# [Problem to solve]
Start your answer with the line containing "none -> yellow round brick H4 level 2" and end it with the last line of the records below, retyping every line between exactly and adding nothing.

======== Task inputs ========

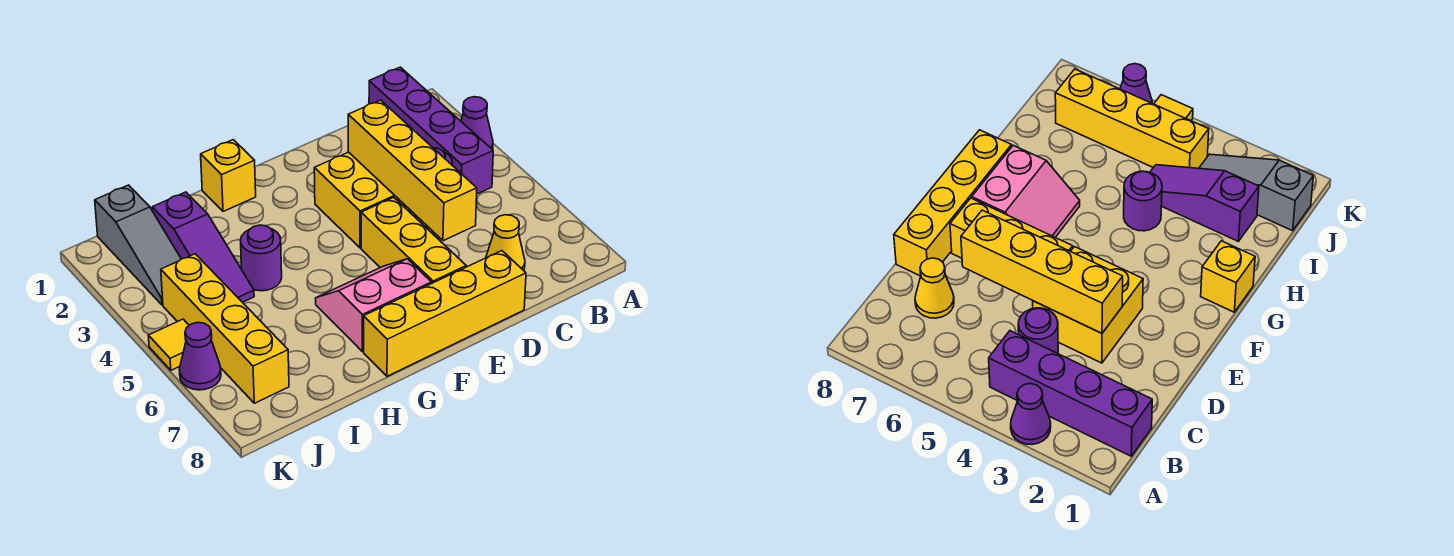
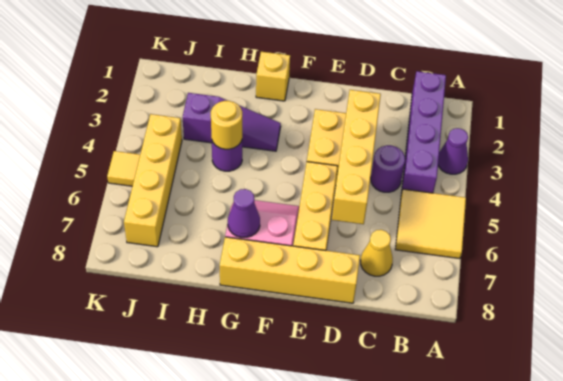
none -> yellow tile A5:B6 level 1
none -> yellow round brick H4 level 2
purple slope I2:I4 level 1 top 2 -> purple slope G3:I3 level 1 top I
grey slope J1:J3 level 1 top 1 -> none
purple cone K6 level 1 -> purple cone G7 level 2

========

# [Task output]
none -> yellow round brick H4 level 2
purple slope I2:I4 level 1 top 2 -> purple slope G3:I3 level 1 top I
grey slope J1:J3 level 1 top 1 -> none
purple cone K6 level 1 -> purple cone G7 level 2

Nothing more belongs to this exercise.